- _REQUEST_
All lines from the one containing "Detect all objects" through the end of the data below must be reproduced exactly, and no others.
┌──
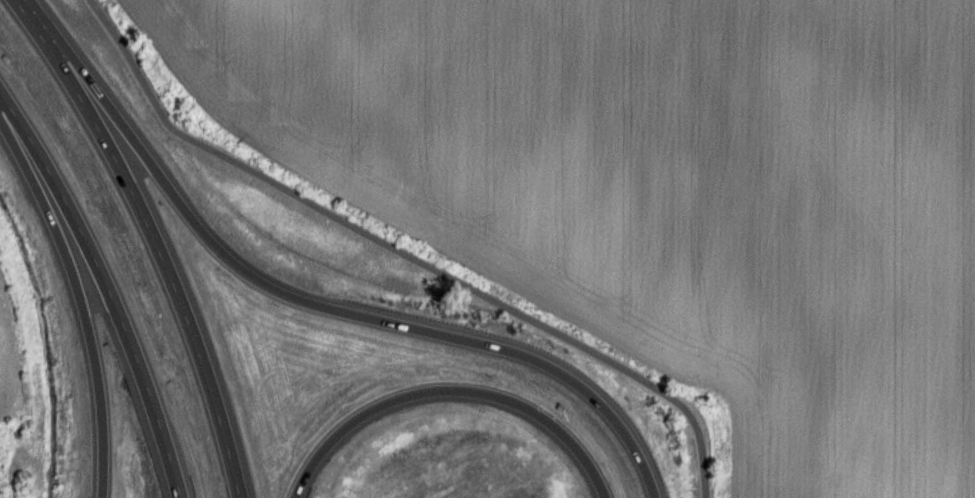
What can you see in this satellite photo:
road: (151, 237)
road: (404, 253)
road: (106, 286)
road: (305, 301)
road: (81, 303)
road: (449, 389)

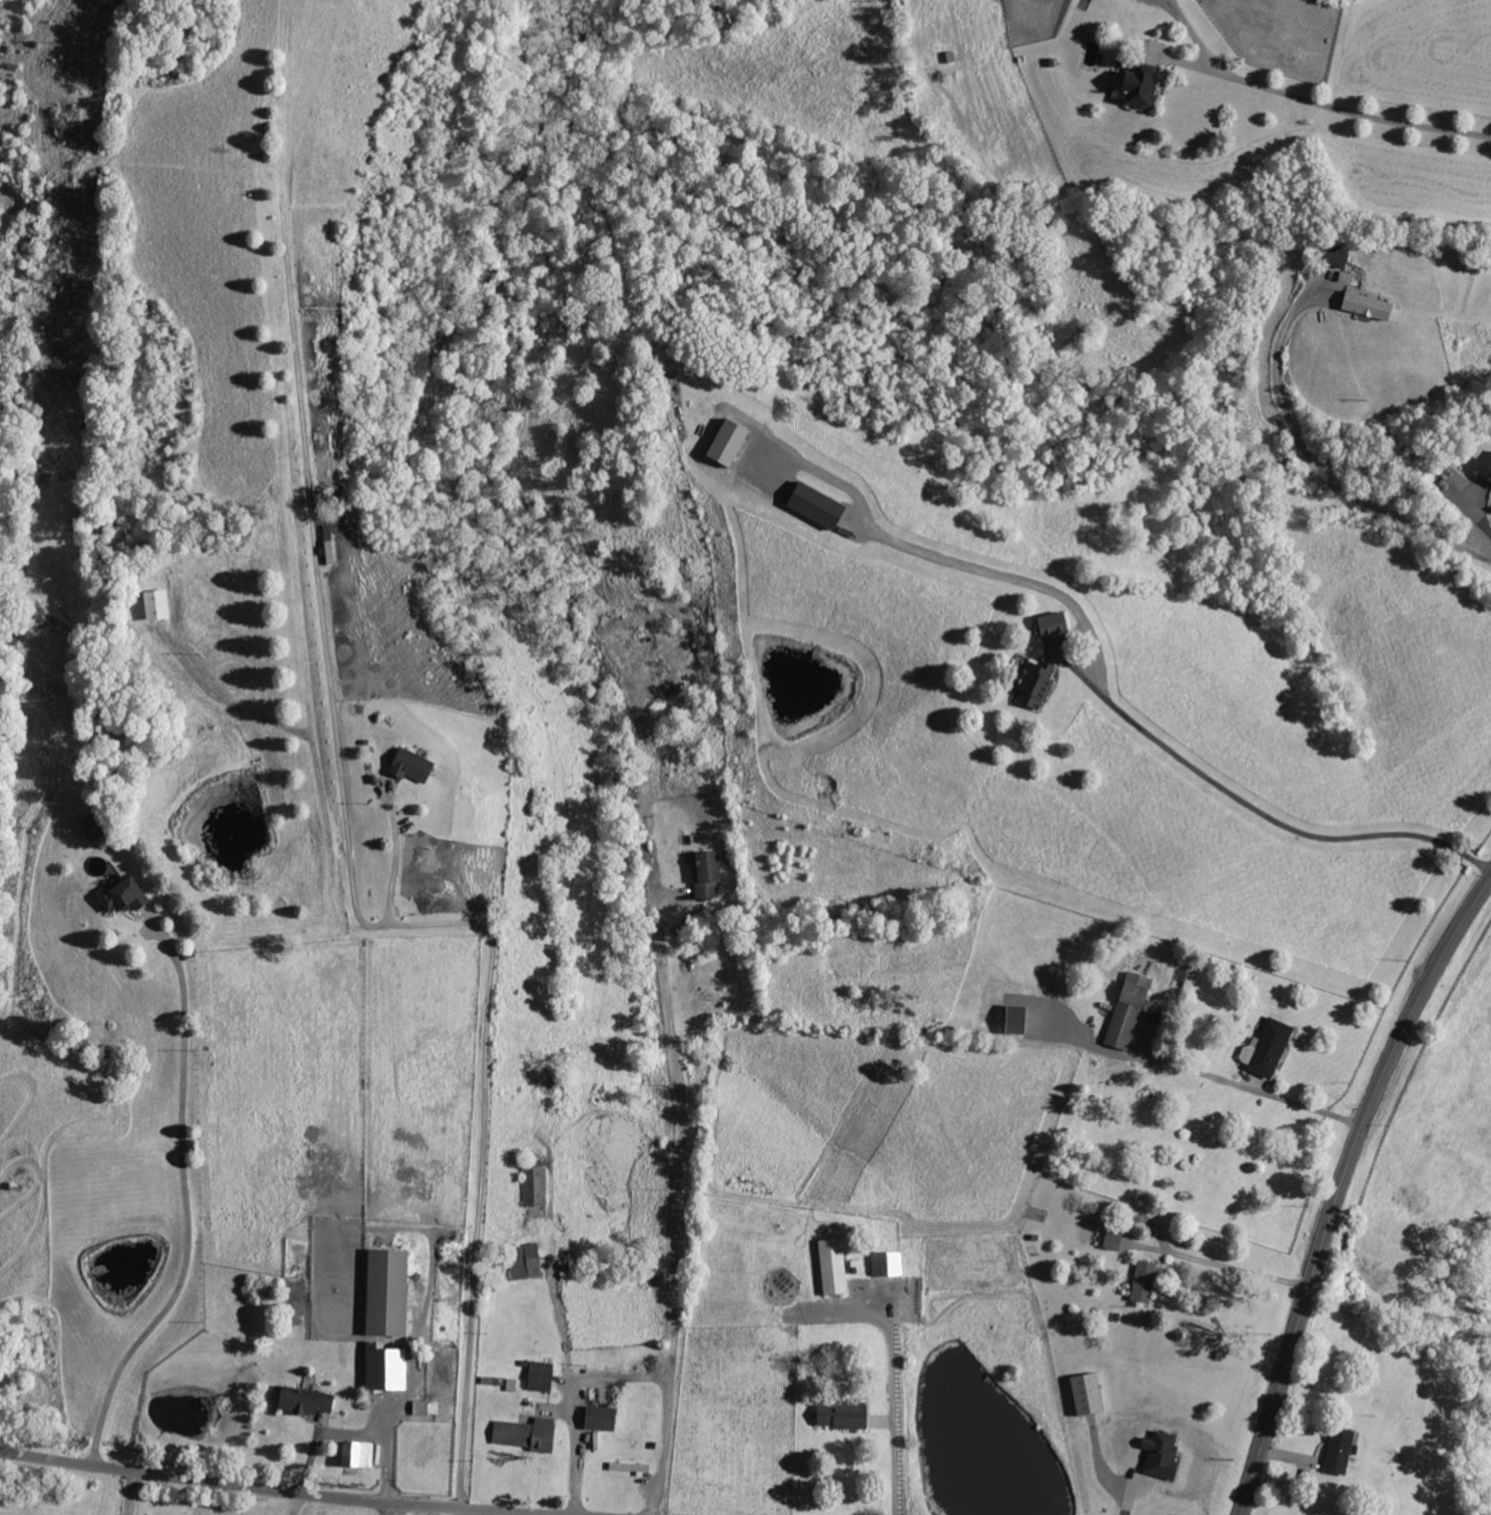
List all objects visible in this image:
road: (1195, 34)
building: (1136, 84)
road: (1328, 103)
building: (1333, 255)
building: (1365, 306)
building: (723, 443)
road: (1317, 464)
building: (1484, 470)
building: (813, 506)
building: (163, 605)
building: (1048, 625)
building: (1034, 685)
road: (222, 693)
building: (410, 766)
road: (1272, 814)
building: (99, 827)
road: (392, 861)
building: (707, 876)
building: (131, 896)
road: (666, 897)
road: (489, 964)
building: (1126, 1012)
building: (1010, 1021)
building: (1268, 1049)
road: (1243, 1085)
building: (536, 1187)
road: (1342, 1188)
road: (191, 1201)
road: (678, 1209)
building: (1111, 1240)
building: (526, 1262)
building: (885, 1263)
building: (830, 1266)
road: (1238, 1267)
building: (1142, 1281)
building: (385, 1292)
building: (384, 1368)
building: (541, 1376)
building: (513, 1385)
building: (1083, 1393)
road: (894, 1395)
road: (576, 1400)
building: (304, 1401)
building: (423, 1410)
building: (840, 1416)
building: (597, 1418)
building: (525, 1434)
building: (1338, 1450)
road: (387, 1452)
building: (354, 1454)
building: (1159, 1455)
road: (278, 1489)
road: (1127, 1491)
road: (300, 1504)
road: (395, 1509)
road: (443, 1511)

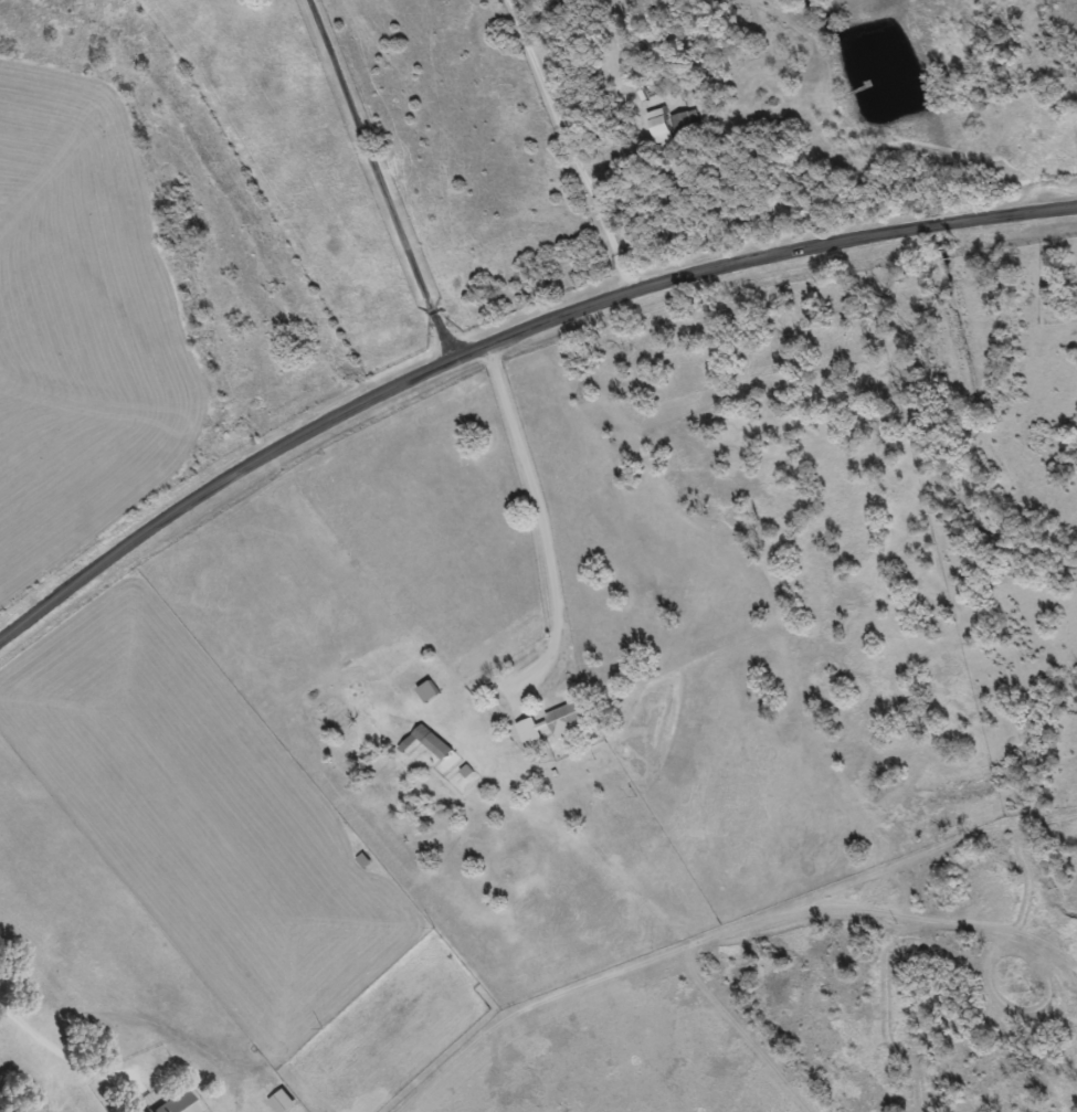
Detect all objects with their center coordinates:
building: (560, 0)
road: (878, 116)
building: (679, 123)
road: (608, 146)
road: (378, 181)
road: (504, 337)
building: (424, 692)
building: (548, 725)
building: (429, 741)
road: (62, 1042)
building: (277, 1102)
building: (174, 1104)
└──
- _RESULT_
Detect all objects with their center coordinates:
building: (560, 0)
road: (878, 116)
building: (679, 123)
road: (608, 146)
road: (378, 181)
road: (504, 337)
building: (424, 692)
building: (548, 725)
building: (429, 741)
road: (62, 1042)
building: (277, 1102)
building: (174, 1104)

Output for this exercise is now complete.